# PROMPT
Set down a faithful copy of every record, and skip the pictures in it.

* * * *

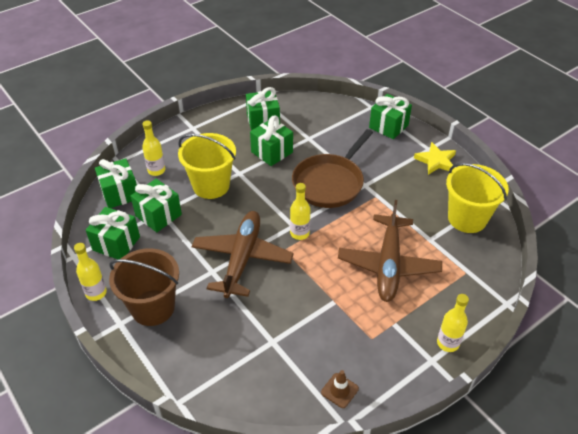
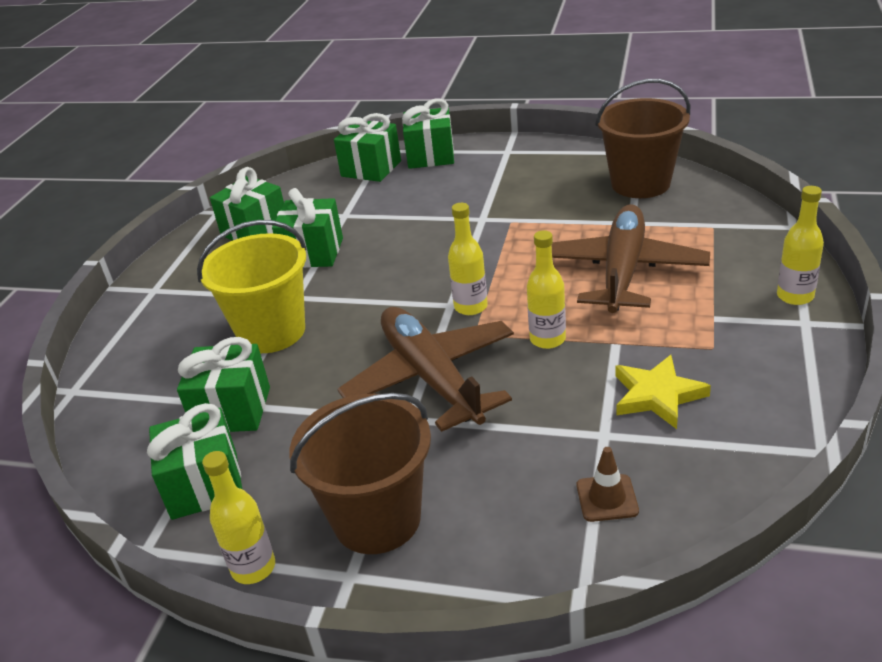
camera: 35 degrees left, 10 degrees down
(120, 193) = (128, 424): green gift -> green gift (371, 168)
(156, 170) = (157, 364): yellow bottle -> yellow bottle (547, 339)
(330, 182) = (435, 239): brown pan -> none
(339, 390) = (759, 422): brown traffic cone -> brown traffic cone (607, 498)
(388, 265) = (622, 271): brown plane -> brown plane turned 135 degrees counterclockwise
(436, 161) = (531, 156): yellow star -> yellow star (657, 395)
(467, 218) = (640, 184): yellow bucket -> brown bucket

* * * *

# YOUR SOLUTION
camera: 35 degrees left, 10 degrees down
(120, 193) = (128, 424): green gift -> green gift (371, 168)
(156, 170) = (157, 364): yellow bottle -> yellow bottle (547, 339)
(330, 182) = (435, 239): brown pan -> none
(339, 390) = (759, 422): brown traffic cone -> brown traffic cone (607, 498)
(388, 265) = (622, 271): brown plane -> brown plane turned 135 degrees counterclockwise
(436, 161) = (531, 156): yellow star -> yellow star (657, 395)
(467, 218) = (640, 184): yellow bucket -> brown bucket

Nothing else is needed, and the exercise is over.